(GIVEN DATA begins)
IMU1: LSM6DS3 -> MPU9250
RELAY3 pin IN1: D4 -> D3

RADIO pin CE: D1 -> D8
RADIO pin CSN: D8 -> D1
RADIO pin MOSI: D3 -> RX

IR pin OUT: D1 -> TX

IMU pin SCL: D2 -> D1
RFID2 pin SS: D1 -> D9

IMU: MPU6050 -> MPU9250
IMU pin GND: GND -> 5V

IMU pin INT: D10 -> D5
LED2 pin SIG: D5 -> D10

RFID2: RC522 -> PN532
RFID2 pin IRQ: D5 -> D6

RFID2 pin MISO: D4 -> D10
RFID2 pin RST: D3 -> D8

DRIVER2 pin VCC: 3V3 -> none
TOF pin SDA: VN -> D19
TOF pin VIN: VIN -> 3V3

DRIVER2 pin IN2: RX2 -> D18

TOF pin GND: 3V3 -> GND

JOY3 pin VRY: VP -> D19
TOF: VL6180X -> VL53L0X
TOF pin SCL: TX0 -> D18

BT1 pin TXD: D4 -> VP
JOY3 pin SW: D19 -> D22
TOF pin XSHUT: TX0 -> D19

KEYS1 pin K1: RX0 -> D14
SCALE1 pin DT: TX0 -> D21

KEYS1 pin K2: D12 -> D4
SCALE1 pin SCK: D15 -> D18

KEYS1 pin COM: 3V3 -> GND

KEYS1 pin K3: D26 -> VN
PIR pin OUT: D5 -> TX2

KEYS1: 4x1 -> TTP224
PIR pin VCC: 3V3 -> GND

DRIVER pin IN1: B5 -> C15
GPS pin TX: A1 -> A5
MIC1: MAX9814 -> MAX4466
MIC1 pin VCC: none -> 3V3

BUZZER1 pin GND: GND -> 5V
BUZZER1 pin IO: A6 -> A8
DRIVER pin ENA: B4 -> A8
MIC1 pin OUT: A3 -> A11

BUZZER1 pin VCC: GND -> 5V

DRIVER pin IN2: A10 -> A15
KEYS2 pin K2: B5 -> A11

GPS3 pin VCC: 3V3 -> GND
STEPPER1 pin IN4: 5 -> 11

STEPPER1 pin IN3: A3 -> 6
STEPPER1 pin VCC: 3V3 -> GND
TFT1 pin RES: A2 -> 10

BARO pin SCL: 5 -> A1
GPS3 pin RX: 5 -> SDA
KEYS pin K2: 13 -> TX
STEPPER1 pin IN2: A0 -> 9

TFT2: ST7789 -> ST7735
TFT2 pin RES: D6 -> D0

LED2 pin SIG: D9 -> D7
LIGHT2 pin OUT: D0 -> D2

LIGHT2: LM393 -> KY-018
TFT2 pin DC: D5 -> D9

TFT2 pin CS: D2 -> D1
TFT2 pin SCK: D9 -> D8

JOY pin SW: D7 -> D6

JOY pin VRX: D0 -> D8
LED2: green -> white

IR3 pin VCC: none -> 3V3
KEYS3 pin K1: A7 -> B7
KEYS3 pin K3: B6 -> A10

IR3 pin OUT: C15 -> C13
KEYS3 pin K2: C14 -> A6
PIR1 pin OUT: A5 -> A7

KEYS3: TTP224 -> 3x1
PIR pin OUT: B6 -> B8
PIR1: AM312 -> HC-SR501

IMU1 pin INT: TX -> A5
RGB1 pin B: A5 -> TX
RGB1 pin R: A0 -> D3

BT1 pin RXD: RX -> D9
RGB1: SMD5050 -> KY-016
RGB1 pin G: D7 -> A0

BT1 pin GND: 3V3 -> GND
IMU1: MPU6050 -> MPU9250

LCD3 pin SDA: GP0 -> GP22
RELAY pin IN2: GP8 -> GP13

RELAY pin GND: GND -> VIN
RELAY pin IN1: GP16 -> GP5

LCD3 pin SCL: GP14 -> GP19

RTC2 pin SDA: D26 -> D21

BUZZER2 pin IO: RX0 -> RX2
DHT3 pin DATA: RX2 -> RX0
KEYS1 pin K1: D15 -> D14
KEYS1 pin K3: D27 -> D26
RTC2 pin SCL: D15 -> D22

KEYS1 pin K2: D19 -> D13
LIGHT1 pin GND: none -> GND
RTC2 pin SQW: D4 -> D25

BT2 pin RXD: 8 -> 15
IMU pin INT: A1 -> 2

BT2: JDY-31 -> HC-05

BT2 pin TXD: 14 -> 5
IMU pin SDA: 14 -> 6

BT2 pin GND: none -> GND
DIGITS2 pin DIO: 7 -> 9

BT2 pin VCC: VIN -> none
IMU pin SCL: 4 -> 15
(GIVEN DATA ends)
From the line that has "LED2: green -> white" through the line that has "IMU1: MPU6050 -> MPU9250", copy every line exactly as it appears above, and leave out all others.

LED2: green -> white

IR3 pin VCC: none -> 3V3
KEYS3 pin K1: A7 -> B7
KEYS3 pin K3: B6 -> A10

IR3 pin OUT: C15 -> C13
KEYS3 pin K2: C14 -> A6
PIR1 pin OUT: A5 -> A7

KEYS3: TTP224 -> 3x1
PIR pin OUT: B6 -> B8
PIR1: AM312 -> HC-SR501

IMU1 pin INT: TX -> A5
RGB1 pin B: A5 -> TX
RGB1 pin R: A0 -> D3

BT1 pin RXD: RX -> D9
RGB1: SMD5050 -> KY-016
RGB1 pin G: D7 -> A0

BT1 pin GND: 3V3 -> GND
IMU1: MPU6050 -> MPU9250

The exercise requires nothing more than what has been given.